Records for this exercise Block Start

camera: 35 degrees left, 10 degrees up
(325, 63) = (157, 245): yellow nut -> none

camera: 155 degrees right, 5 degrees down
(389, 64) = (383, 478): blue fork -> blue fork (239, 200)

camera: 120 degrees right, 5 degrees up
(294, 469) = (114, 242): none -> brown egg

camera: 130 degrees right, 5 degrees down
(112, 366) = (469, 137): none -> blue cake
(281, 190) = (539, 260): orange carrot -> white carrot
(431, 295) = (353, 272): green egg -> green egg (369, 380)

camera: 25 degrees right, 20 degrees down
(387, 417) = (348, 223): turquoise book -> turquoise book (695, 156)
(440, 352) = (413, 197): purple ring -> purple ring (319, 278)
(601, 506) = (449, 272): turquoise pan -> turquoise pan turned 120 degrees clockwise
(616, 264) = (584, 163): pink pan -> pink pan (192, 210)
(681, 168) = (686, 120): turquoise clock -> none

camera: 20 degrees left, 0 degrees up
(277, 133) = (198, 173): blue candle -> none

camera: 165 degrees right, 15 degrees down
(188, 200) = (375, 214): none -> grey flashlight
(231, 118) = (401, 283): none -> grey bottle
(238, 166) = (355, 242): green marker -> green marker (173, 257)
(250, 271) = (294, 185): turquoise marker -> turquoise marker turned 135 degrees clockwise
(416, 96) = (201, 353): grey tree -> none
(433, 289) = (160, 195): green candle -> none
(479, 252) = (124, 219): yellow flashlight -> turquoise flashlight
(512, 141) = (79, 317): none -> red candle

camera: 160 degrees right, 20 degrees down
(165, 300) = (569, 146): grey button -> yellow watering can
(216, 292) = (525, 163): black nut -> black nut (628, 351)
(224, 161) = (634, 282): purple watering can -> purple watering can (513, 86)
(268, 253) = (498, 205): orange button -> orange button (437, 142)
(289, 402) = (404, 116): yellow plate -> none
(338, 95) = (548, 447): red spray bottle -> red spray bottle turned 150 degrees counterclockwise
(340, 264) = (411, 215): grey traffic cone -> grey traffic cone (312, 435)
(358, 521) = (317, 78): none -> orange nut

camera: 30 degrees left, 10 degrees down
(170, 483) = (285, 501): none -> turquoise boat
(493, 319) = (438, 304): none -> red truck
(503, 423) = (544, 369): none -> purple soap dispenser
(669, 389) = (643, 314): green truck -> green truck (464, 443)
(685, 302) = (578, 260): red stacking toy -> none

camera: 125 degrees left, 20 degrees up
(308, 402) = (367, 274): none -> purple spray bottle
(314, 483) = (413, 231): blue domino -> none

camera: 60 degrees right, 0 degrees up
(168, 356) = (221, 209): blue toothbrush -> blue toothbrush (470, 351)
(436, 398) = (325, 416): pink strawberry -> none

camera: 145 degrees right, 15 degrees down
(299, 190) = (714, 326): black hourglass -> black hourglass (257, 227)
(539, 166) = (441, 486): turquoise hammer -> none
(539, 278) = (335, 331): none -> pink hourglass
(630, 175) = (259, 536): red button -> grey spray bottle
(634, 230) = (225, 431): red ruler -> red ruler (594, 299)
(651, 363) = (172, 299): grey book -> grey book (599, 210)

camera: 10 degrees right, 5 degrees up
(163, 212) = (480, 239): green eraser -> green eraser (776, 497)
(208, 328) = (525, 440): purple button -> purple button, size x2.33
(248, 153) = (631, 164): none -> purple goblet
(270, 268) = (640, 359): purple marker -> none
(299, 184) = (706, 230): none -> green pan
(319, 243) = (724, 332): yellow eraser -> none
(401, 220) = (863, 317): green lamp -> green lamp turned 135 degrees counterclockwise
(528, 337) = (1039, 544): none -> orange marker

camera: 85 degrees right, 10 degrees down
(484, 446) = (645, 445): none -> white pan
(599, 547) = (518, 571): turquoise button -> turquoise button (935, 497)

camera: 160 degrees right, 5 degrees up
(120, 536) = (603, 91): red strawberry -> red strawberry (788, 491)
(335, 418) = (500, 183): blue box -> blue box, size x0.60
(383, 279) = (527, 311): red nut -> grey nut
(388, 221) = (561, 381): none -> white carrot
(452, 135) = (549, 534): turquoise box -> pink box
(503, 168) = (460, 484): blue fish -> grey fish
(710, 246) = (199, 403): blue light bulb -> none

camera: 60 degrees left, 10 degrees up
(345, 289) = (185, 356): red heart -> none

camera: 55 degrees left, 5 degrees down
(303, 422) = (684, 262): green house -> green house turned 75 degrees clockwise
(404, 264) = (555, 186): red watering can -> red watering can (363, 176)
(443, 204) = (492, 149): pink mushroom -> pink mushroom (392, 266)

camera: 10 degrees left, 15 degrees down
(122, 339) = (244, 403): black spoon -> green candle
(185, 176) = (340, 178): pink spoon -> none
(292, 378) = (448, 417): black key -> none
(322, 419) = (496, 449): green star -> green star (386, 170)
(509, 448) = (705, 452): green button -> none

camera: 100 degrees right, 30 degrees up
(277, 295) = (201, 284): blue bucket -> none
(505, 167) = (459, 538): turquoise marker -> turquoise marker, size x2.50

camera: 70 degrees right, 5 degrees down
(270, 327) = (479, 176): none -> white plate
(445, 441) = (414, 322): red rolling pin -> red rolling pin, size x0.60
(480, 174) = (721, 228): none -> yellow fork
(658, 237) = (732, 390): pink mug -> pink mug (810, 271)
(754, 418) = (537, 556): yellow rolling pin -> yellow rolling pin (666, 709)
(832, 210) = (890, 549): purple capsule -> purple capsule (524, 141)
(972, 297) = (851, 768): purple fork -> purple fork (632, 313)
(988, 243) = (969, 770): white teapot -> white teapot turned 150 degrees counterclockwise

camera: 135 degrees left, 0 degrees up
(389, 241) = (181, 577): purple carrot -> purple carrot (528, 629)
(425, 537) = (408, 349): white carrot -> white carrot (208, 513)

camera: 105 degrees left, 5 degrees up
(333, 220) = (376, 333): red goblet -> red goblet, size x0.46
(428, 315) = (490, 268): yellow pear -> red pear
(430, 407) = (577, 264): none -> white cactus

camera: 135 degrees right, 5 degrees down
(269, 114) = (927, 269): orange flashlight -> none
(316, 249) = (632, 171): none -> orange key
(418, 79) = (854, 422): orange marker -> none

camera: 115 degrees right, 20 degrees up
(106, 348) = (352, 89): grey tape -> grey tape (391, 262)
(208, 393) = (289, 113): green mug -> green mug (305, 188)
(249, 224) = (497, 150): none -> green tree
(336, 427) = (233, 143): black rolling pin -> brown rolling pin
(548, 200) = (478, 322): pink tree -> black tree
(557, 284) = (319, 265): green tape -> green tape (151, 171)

Records for this exercise Block End

About this task: Every record above is to be transcribed exactly as written.

Answer to this task:
camera: 35 degrees left, 10 degrees up
(325, 63) = (157, 245): yellow nut -> none

camera: 155 degrees right, 5 degrees down
(389, 64) = (383, 478): blue fork -> blue fork (239, 200)

camera: 120 degrees right, 5 degrees up
(294, 469) = (114, 242): none -> brown egg

camera: 130 degrees right, 5 degrees down
(112, 366) = (469, 137): none -> blue cake
(281, 190) = (539, 260): orange carrot -> white carrot
(431, 295) = (353, 272): green egg -> green egg (369, 380)

camera: 25 degrees right, 20 degrees down
(387, 417) = (348, 223): turquoise book -> turquoise book (695, 156)
(440, 352) = (413, 197): purple ring -> purple ring (319, 278)
(601, 506) = (449, 272): turquoise pan -> turquoise pan turned 120 degrees clockwise
(616, 264) = (584, 163): pink pan -> pink pan (192, 210)
(681, 168) = (686, 120): turquoise clock -> none

camera: 20 degrees left, 0 degrees up
(277, 133) = (198, 173): blue candle -> none

camera: 165 degrees right, 15 degrees down
(188, 200) = (375, 214): none -> grey flashlight
(231, 118) = (401, 283): none -> grey bottle
(238, 166) = (355, 242): green marker -> green marker (173, 257)
(250, 271) = (294, 185): turquoise marker -> turquoise marker turned 135 degrees clockwise
(416, 96) = (201, 353): grey tree -> none
(433, 289) = (160, 195): green candle -> none
(479, 252) = (124, 219): yellow flashlight -> turquoise flashlight
(512, 141) = (79, 317): none -> red candle

camera: 160 degrees right, 20 degrees down
(165, 300) = (569, 146): grey button -> yellow watering can
(216, 292) = (525, 163): black nut -> black nut (628, 351)
(224, 161) = (634, 282): purple watering can -> purple watering can (513, 86)
(268, 253) = (498, 205): orange button -> orange button (437, 142)
(289, 402) = (404, 116): yellow plate -> none
(338, 95) = (548, 447): red spray bottle -> red spray bottle turned 150 degrees counterclockwise
(340, 264) = (411, 215): grey traffic cone -> grey traffic cone (312, 435)
(358, 521) = (317, 78): none -> orange nut

camera: 30 degrees left, 10 degrees down
(170, 483) = (285, 501): none -> turquoise boat
(493, 319) = (438, 304): none -> red truck
(503, 423) = (544, 369): none -> purple soap dispenser
(669, 389) = (643, 314): green truck -> green truck (464, 443)
(685, 302) = (578, 260): red stacking toy -> none

camera: 125 degrees left, 20 degrees up
(308, 402) = (367, 274): none -> purple spray bottle
(314, 483) = (413, 231): blue domino -> none

camera: 60 degrees right, 0 degrees up
(168, 356) = (221, 209): blue toothbrush -> blue toothbrush (470, 351)
(436, 398) = (325, 416): pink strawberry -> none

camera: 145 degrees right, 15 degrees down
(299, 190) = (714, 326): black hourglass -> black hourglass (257, 227)
(539, 166) = (441, 486): turquoise hammer -> none
(539, 278) = (335, 331): none -> pink hourglass
(630, 175) = (259, 536): red button -> grey spray bottle
(634, 230) = (225, 431): red ruler -> red ruler (594, 299)
(651, 363) = (172, 299): grey book -> grey book (599, 210)

camera: 10 degrees right, 5 degrees up
(163, 212) = (480, 239): green eraser -> green eraser (776, 497)
(208, 328) = (525, 440): purple button -> purple button, size x2.33
(248, 153) = (631, 164): none -> purple goblet
(270, 268) = (640, 359): purple marker -> none
(299, 184) = (706, 230): none -> green pan
(319, 243) = (724, 332): yellow eraser -> none
(401, 220) = (863, 317): green lamp -> green lamp turned 135 degrees counterclockwise
(528, 337) = (1039, 544): none -> orange marker

camera: 85 degrees right, 10 degrees down
(484, 446) = (645, 445): none -> white pan
(599, 547) = (518, 571): turquoise button -> turquoise button (935, 497)

camera: 160 degrees right, 5 degrees up
(120, 536) = (603, 91): red strawberry -> red strawberry (788, 491)
(335, 418) = (500, 183): blue box -> blue box, size x0.60
(383, 279) = (527, 311): red nut -> grey nut
(388, 221) = (561, 381): none -> white carrot
(452, 135) = (549, 534): turquoise box -> pink box
(503, 168) = (460, 484): blue fish -> grey fish
(710, 246) = (199, 403): blue light bulb -> none

camera: 60 degrees left, 10 degrees up
(345, 289) = (185, 356): red heart -> none

camera: 55 degrees left, 5 degrees down
(303, 422) = (684, 262): green house -> green house turned 75 degrees clockwise
(404, 264) = (555, 186): red watering can -> red watering can (363, 176)
(443, 204) = (492, 149): pink mushroom -> pink mushroom (392, 266)

camera: 10 degrees left, 15 degrees down
(122, 339) = (244, 403): black spoon -> green candle
(185, 176) = (340, 178): pink spoon -> none
(292, 378) = (448, 417): black key -> none
(322, 419) = (496, 449): green star -> green star (386, 170)
(509, 448) = (705, 452): green button -> none

camera: 100 degrees right, 30 degrees up
(277, 295) = (201, 284): blue bucket -> none
(505, 167) = (459, 538): turquoise marker -> turquoise marker, size x2.50

camera: 70 degrees right, 5 degrees down
(270, 327) = (479, 176): none -> white plate
(445, 441) = (414, 322): red rolling pin -> red rolling pin, size x0.60
(480, 174) = (721, 228): none -> yellow fork
(658, 237) = (732, 390): pink mug -> pink mug (810, 271)
(754, 418) = (537, 556): yellow rolling pin -> yellow rolling pin (666, 709)
(832, 210) = (890, 549): purple capsule -> purple capsule (524, 141)
(972, 297) = (851, 768): purple fork -> purple fork (632, 313)
(988, 243) = (969, 770): white teapot -> white teapot turned 150 degrees counterclockwise

camera: 135 degrees left, 0 degrees up
(389, 241) = (181, 577): purple carrot -> purple carrot (528, 629)
(425, 537) = (408, 349): white carrot -> white carrot (208, 513)

camera: 105 degrees left, 5 degrees up
(333, 220) = (376, 333): red goblet -> red goblet, size x0.46
(428, 315) = (490, 268): yellow pear -> red pear
(430, 407) = (577, 264): none -> white cactus

camera: 135 degrees right, 5 degrees down
(269, 114) = (927, 269): orange flashlight -> none
(316, 249) = (632, 171): none -> orange key
(418, 79) = (854, 422): orange marker -> none

camera: 115 degrees right, 20 degrees up
(106, 348) = (352, 89): grey tape -> grey tape (391, 262)
(208, 393) = (289, 113): green mug -> green mug (305, 188)
(249, 224) = (497, 150): none -> green tree
(336, 427) = (233, 143): black rolling pin -> brown rolling pin
(548, 200) = (478, 322): pink tree -> black tree
(557, 284) = (319, 265): green tape -> green tape (151, 171)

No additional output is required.